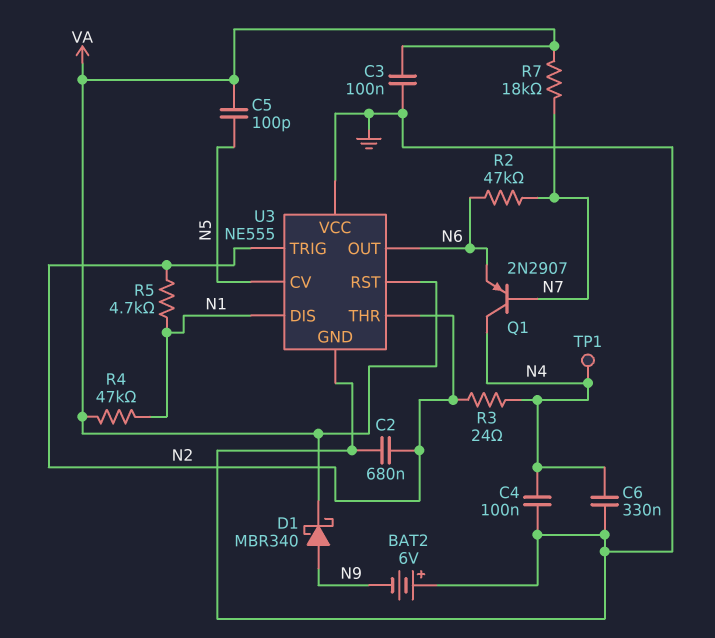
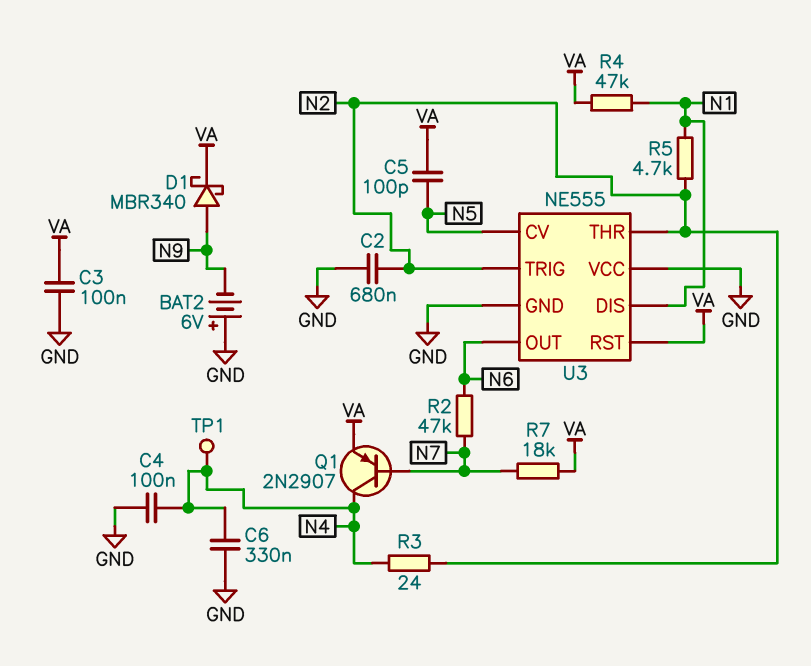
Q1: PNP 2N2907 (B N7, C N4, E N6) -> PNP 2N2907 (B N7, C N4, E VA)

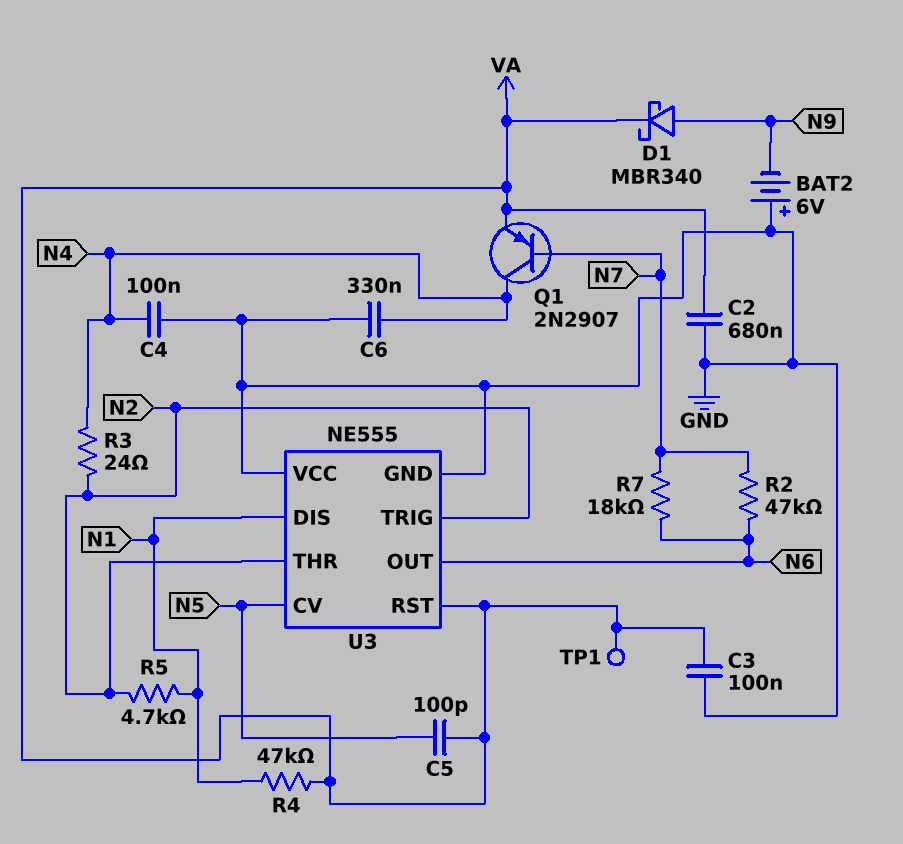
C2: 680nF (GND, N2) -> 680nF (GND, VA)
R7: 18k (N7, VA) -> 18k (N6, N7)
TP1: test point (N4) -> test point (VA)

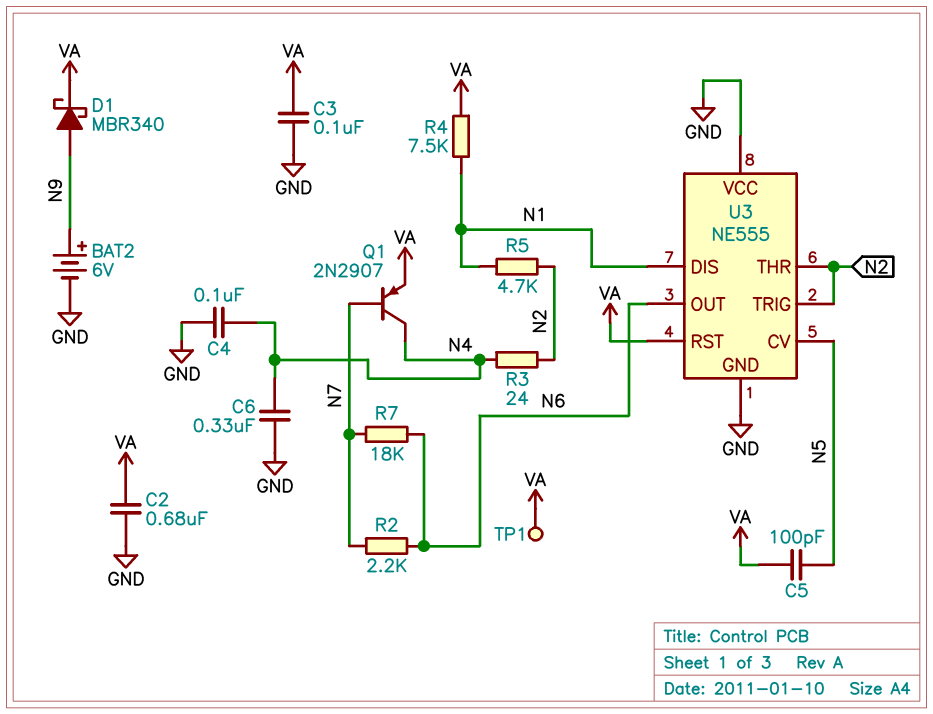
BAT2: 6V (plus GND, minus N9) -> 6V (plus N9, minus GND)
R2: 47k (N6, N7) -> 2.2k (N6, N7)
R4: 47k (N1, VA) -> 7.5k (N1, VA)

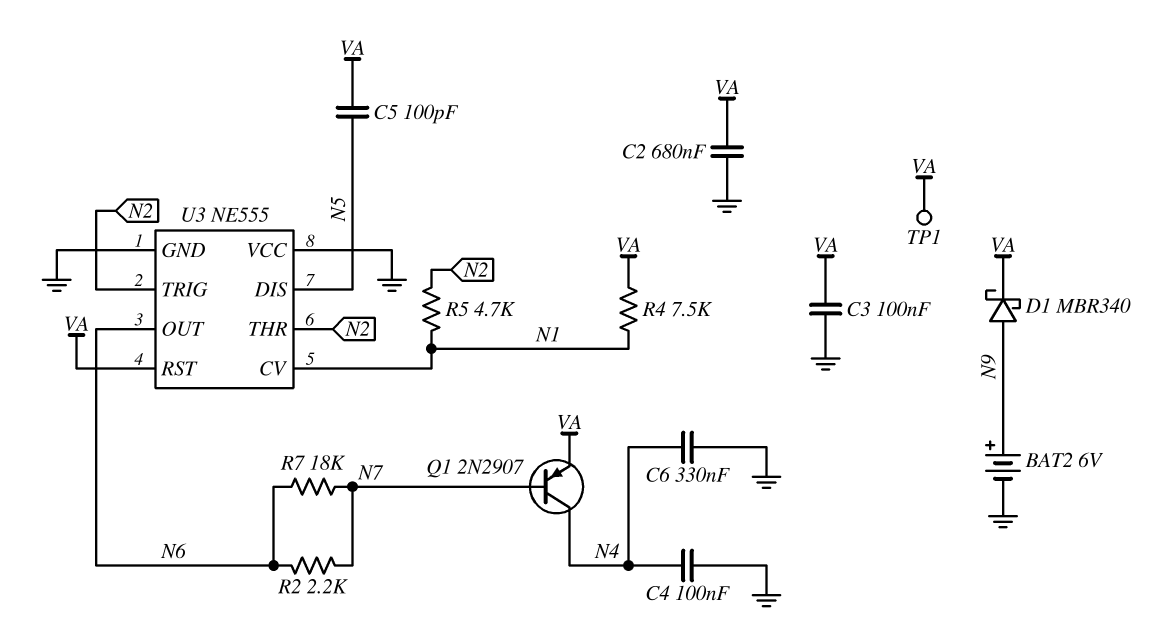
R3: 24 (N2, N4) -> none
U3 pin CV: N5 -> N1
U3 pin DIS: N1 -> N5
* * *
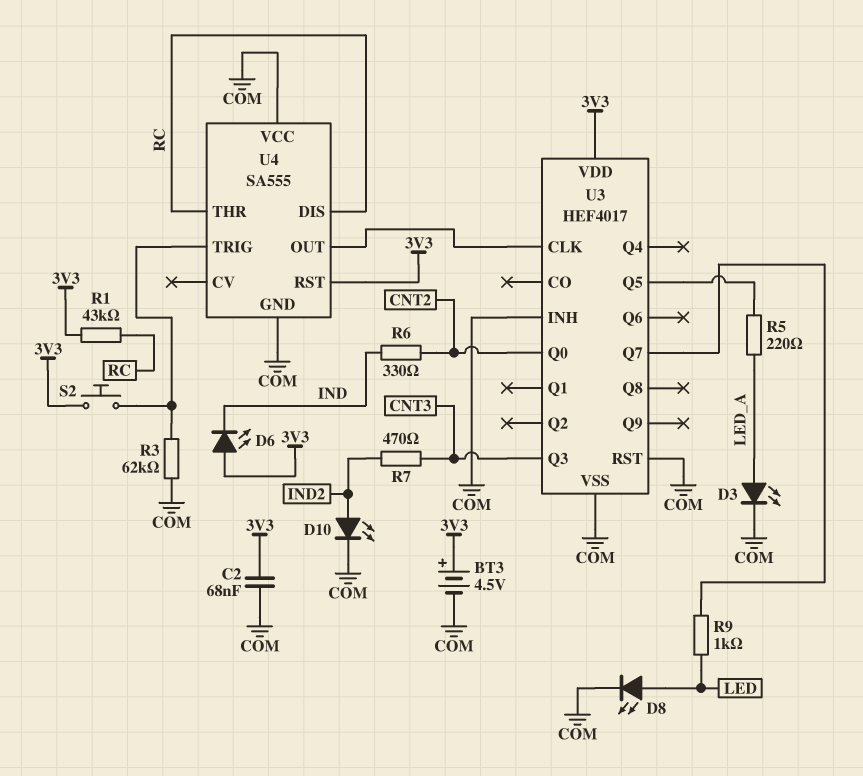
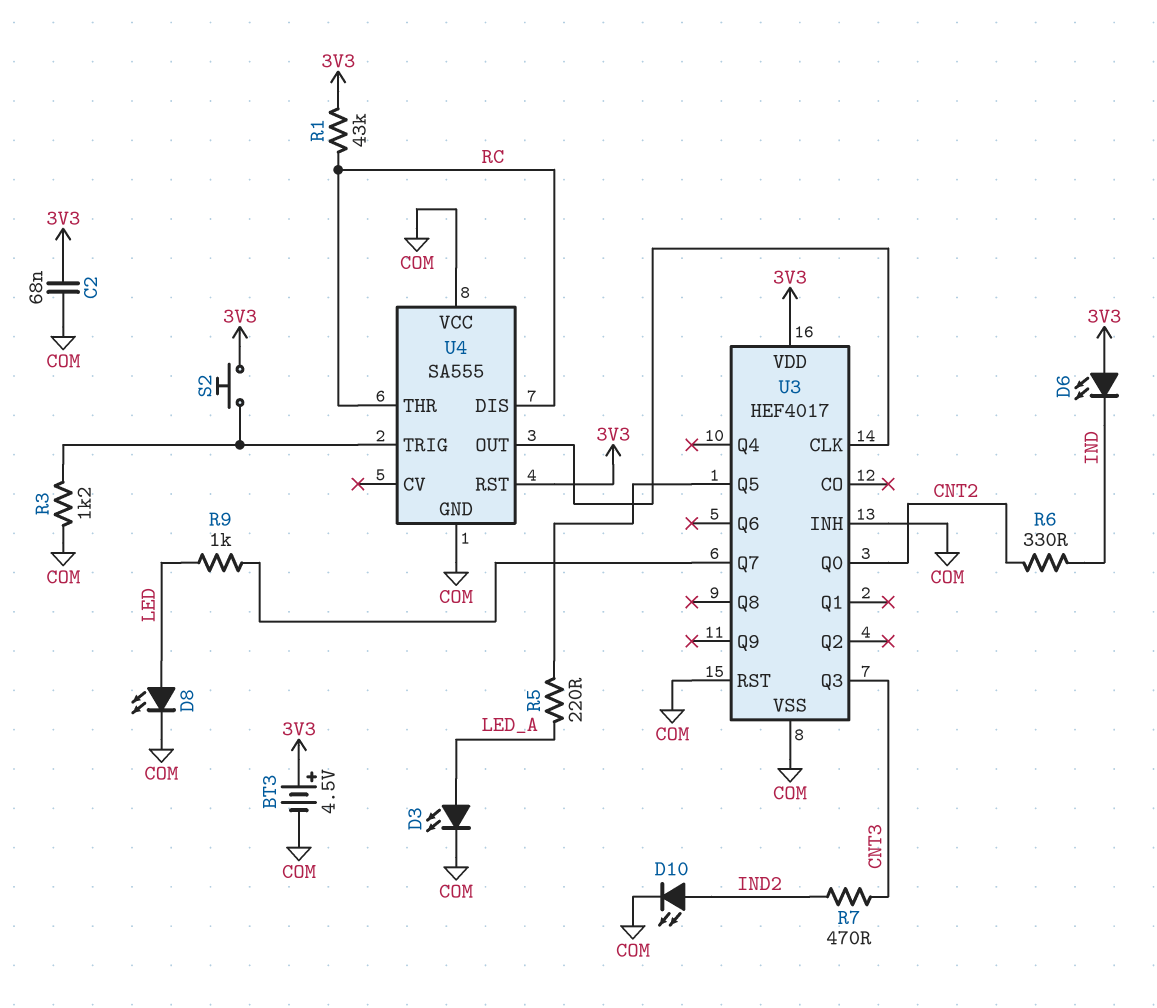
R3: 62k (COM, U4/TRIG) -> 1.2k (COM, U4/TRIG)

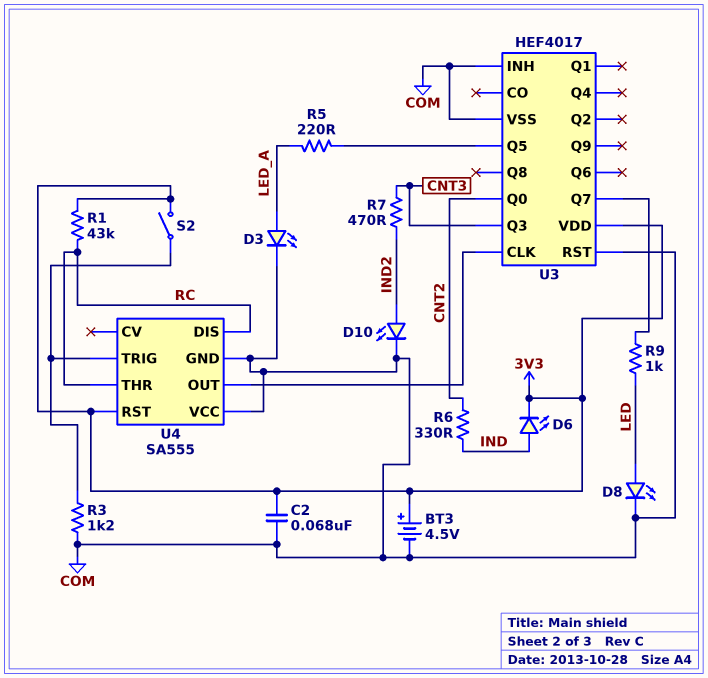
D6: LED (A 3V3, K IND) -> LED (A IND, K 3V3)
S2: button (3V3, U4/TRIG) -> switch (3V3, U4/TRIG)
* * *
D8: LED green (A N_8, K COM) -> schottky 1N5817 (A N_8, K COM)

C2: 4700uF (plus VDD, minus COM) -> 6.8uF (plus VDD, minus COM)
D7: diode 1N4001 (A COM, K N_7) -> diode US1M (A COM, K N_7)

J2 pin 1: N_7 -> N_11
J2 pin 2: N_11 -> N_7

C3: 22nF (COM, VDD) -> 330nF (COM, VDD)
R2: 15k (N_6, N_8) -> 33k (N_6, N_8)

* _What you should do_
From the data above, output only the lines between the line containing "J2 pin 2: N_11 -> N_7" and the line containing "R2: 15k (N_6, N_8) -> 33k (N_6, N_8)", inclusive, exactly as written.

* _Expected answer_
J2 pin 2: N_11 -> N_7

C3: 22nF (COM, VDD) -> 330nF (COM, VDD)
R2: 15k (N_6, N_8) -> 33k (N_6, N_8)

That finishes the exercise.